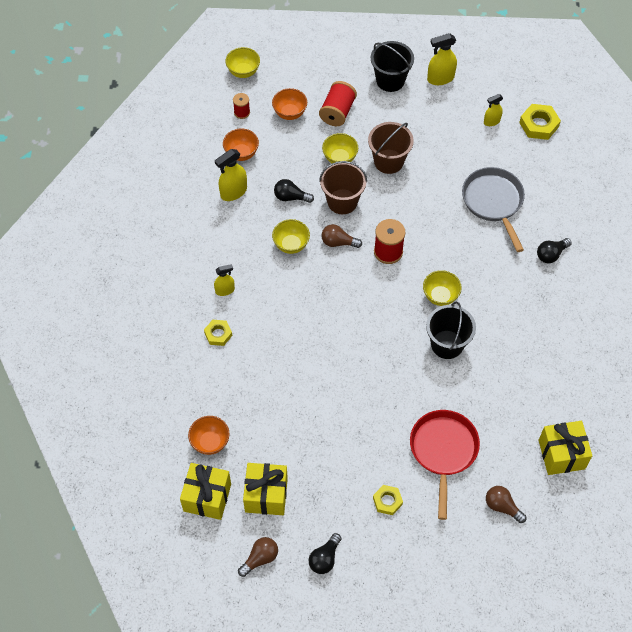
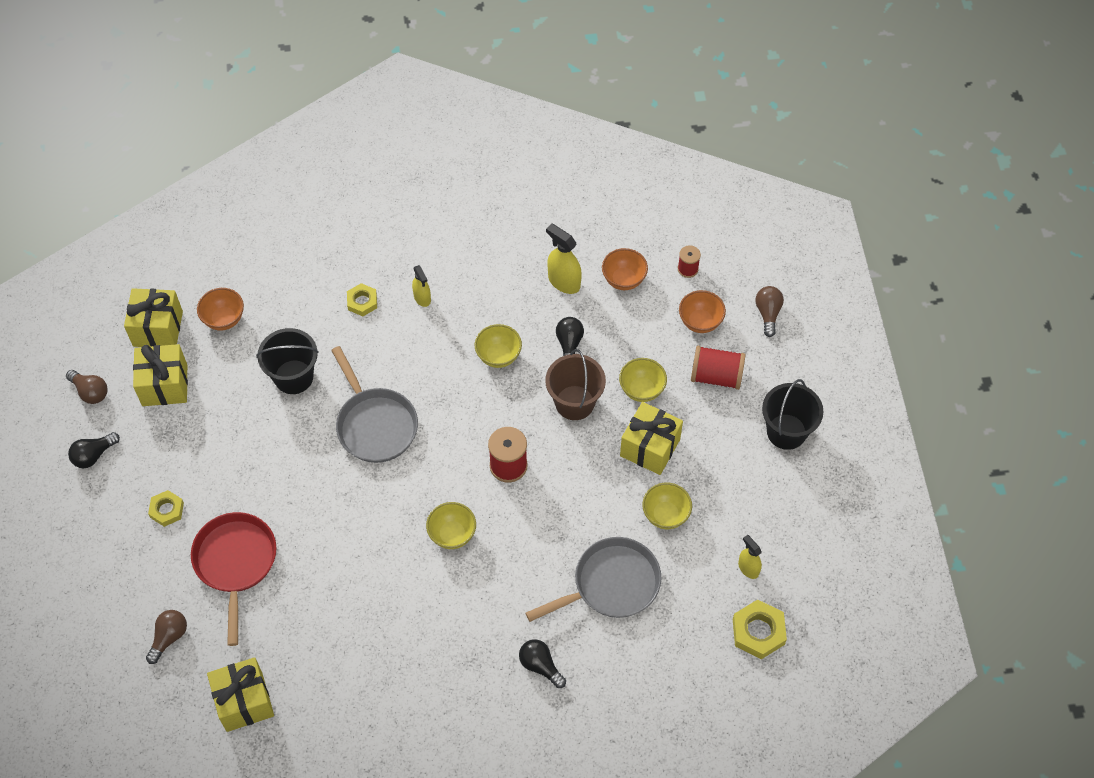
camera: 80 degrees right, 0 degrees up
yellow bowl [226,47,260,78] -> yellow bowl moved to [642,483,692,529]
black light bulb [309,533,341,574] -> black light bulb turned 60 degrees counterclockwise [68,432,120,468]
brown light bulb [321,224,362,248] -> brown light bulb moved to [755,286,784,337]
brown bucket [368,122,414,174] -> yellow gift [620,402,683,475]
red pan [410,410,480,520] -> red pan turned 90 degrees counterclockwise [191,512,276,646]
black bucket [426,302,476,359] -> black bucket moved to [256,328,319,394]
yellow spray bottle [427,33,457,85] -> none
none -> grey pan [331,346,418,463]

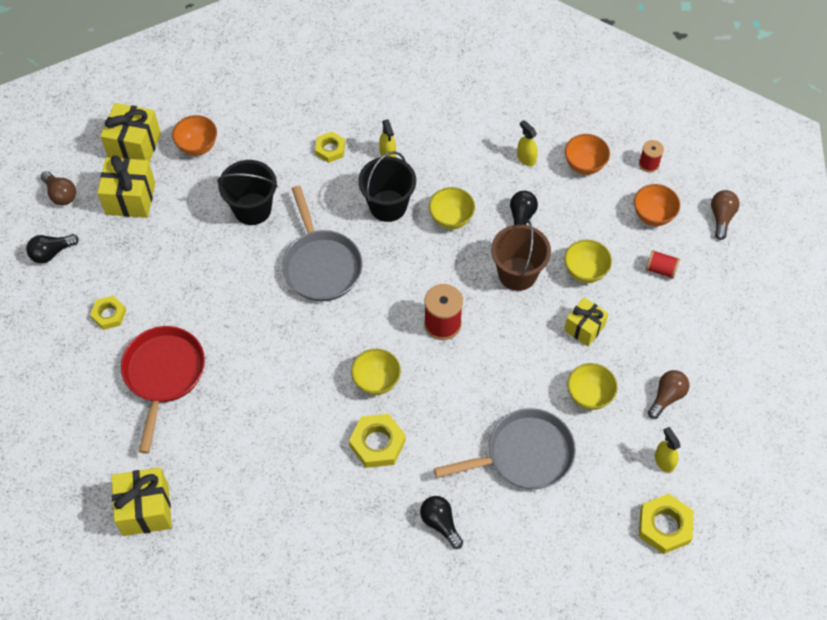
camera: 10 degrees right, 0 degrees up
brown light bulb [146,610,187,664] -> brown light bulb moved to [648,370,689,419]
yellow spray bottle [546,224,582,294] -> yellow spray bottle [517,120,538,166], size x0.63
yellow gift [620,402,683,475] -> yellow gift [564,297,609,346], size x0.66
red spool [691,346,745,390] -> red spool [646,250,680,279], size x0.59
black bucket [762,379,823,450] -> black bucket moved to [358,151,416,222]
none -> yellow nut [349,414,406,468]

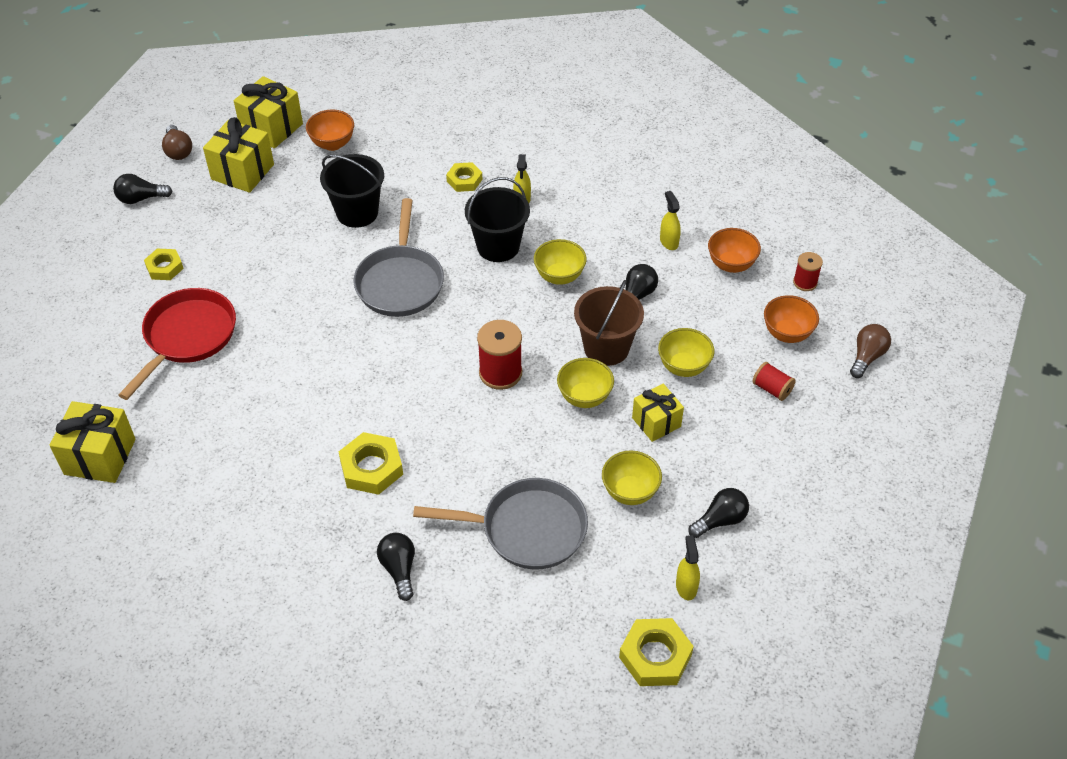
camera: 20 degrees right, 10 degrees down
yellow bowl [351,349,401,395] -> yellow bowl moved to [557,358,614,408]
brown light bulb [648,370,689,419] -> black light bulb [688,488,749,538]

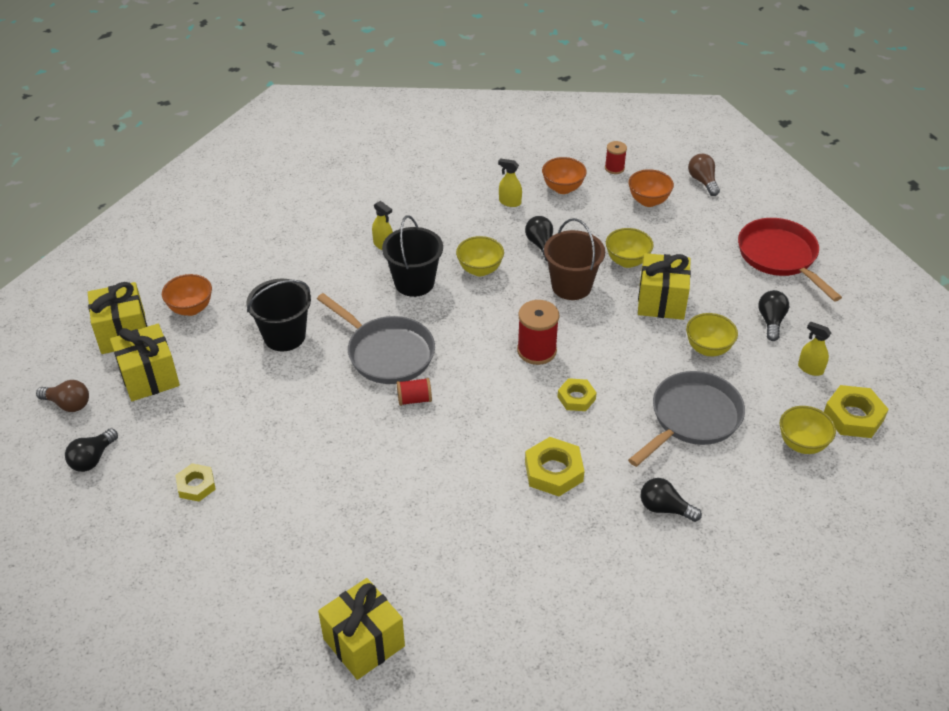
camera: 50 degrees left, 5 degrees down
red pan [118,288,236,400] -> red pan moved to [738,218,842,301]
yellow nut [446,162,482,192] -> yellow nut moved to [557,378,597,411]
yellow bowl [557,358,614,408] -> yellow bowl moved to [780,406,836,454]
yellow gift [632,384,684,442] -> yellow gift [638,253,691,320], size x1.51
red spool [752,362,796,401] -> red spool moved to [397,378,432,406]

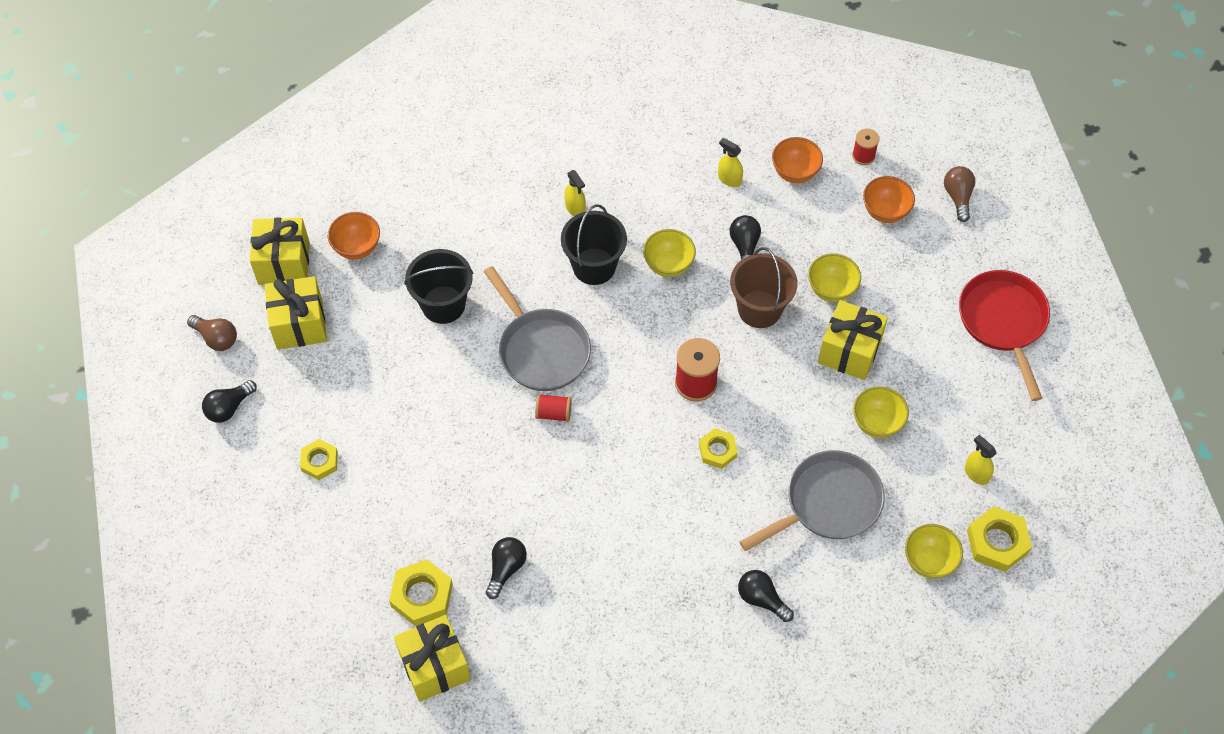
camera: 15 degrees right, 15 degrees up
yellow nut [525,437,584,496] -> yellow nut moved to [389,559,453,626]
black light bulb [758,290,789,341] -> black light bulb moved to [486,537,527,599]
──────────────────────────────
--- Instructions for the task ---
How many lines in this listing contain "camera"? Give that number and stop.

--- Output ---
5